┌──
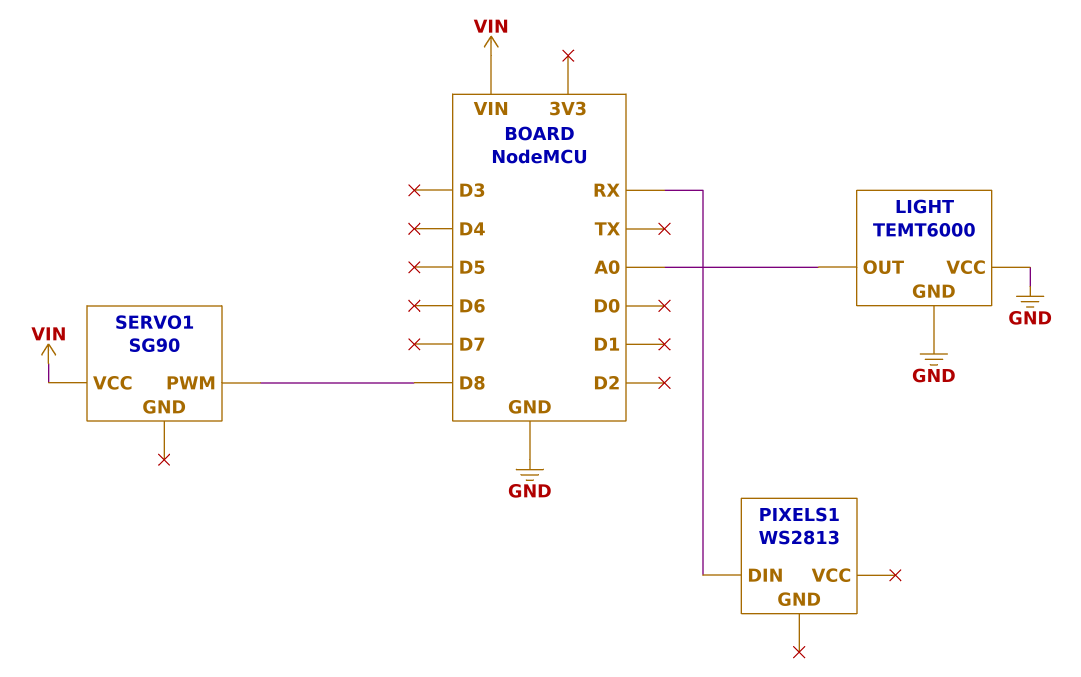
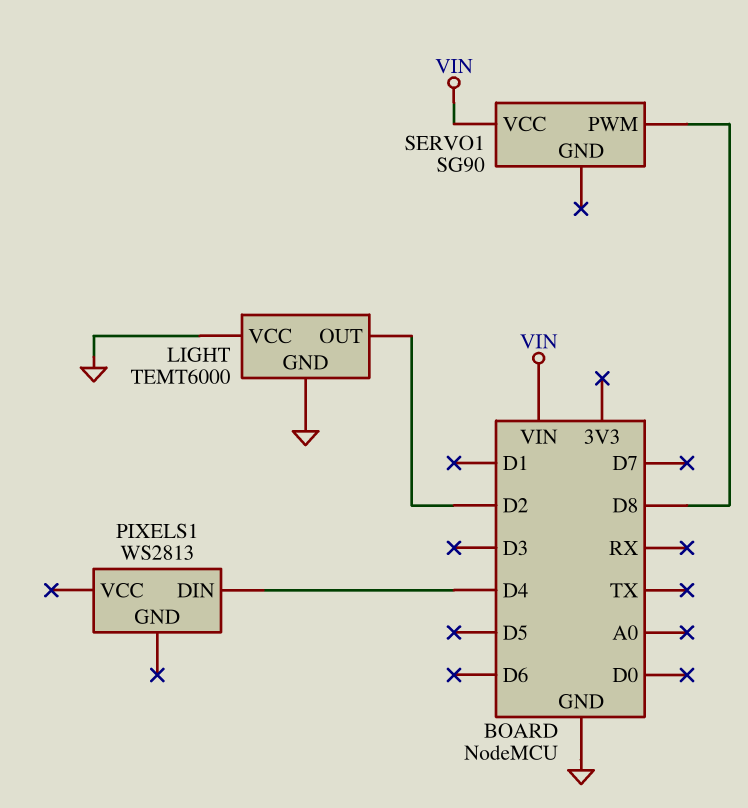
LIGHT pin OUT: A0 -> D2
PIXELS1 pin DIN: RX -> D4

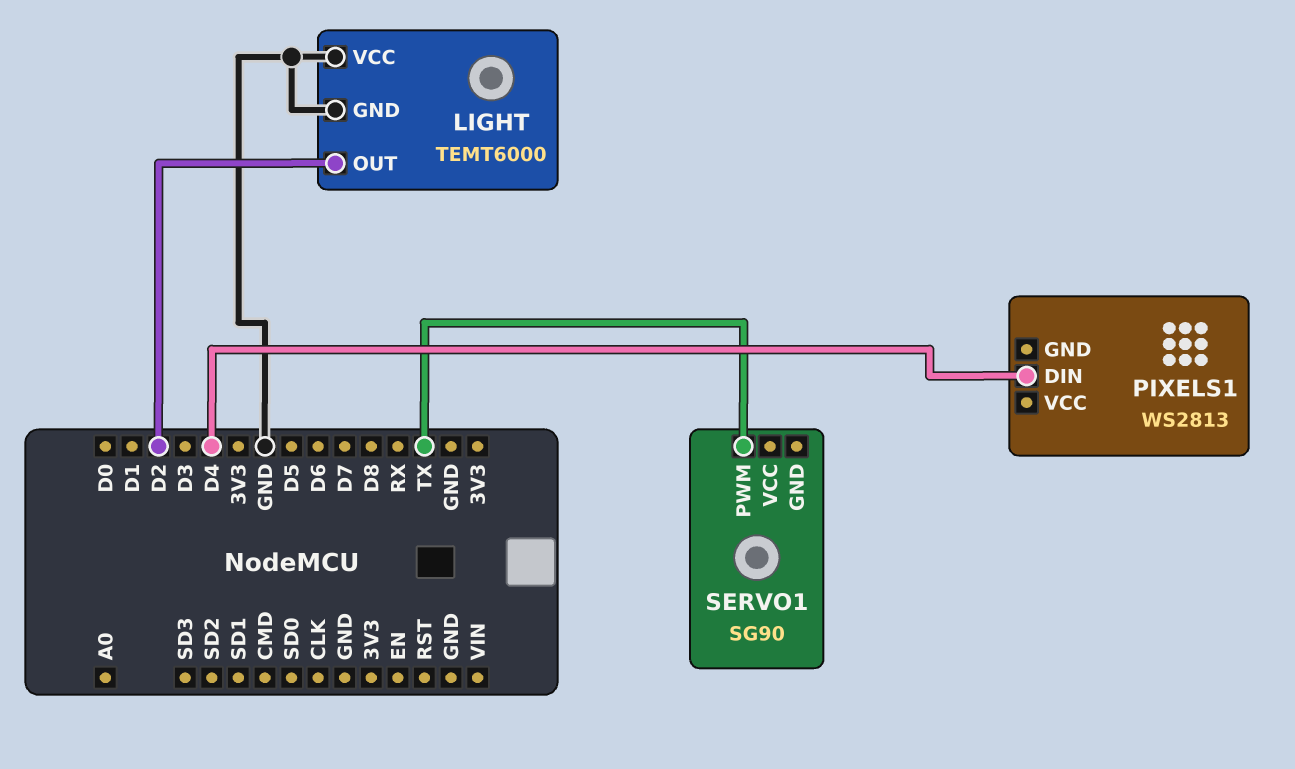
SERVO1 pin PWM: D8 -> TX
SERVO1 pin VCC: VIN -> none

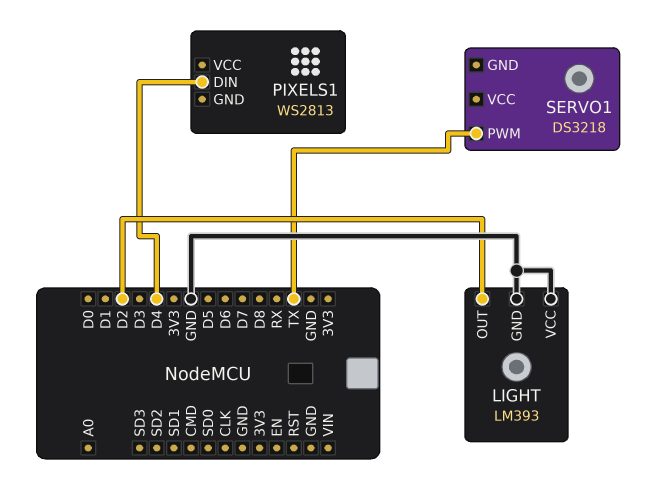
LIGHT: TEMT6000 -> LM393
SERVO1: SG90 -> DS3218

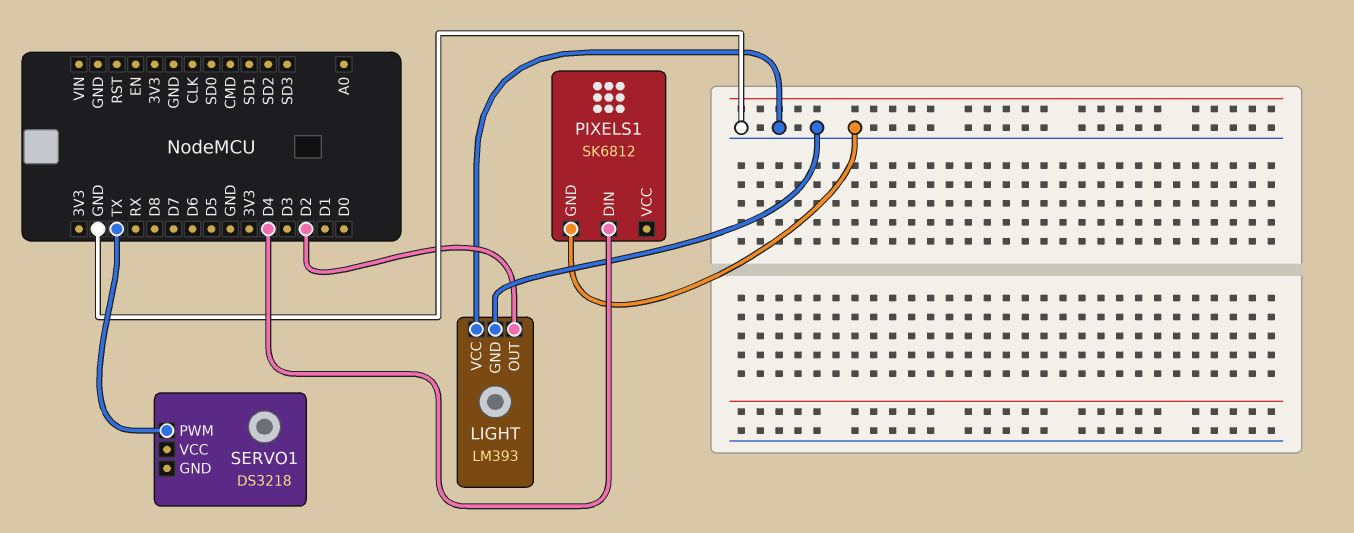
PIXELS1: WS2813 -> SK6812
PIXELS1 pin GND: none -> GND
└──
┌──
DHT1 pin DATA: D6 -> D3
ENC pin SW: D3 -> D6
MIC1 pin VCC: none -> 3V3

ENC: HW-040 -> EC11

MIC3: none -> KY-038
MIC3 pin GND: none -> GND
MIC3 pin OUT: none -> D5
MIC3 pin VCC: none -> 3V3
└──
### Task directions
Using the listing above, repeat word for word each line from the one with "PIXELS1 pin DIN: RX -> D4" down to the one with "PIXELS1 pin GND: none -> GND", both included. Omit all pictures.

### Exercise answer
PIXELS1 pin DIN: RX -> D4

SERVO1 pin PWM: D8 -> TX
SERVO1 pin VCC: VIN -> none

LIGHT: TEMT6000 -> LM393
SERVO1: SG90 -> DS3218

PIXELS1: WS2813 -> SK6812
PIXELS1 pin GND: none -> GND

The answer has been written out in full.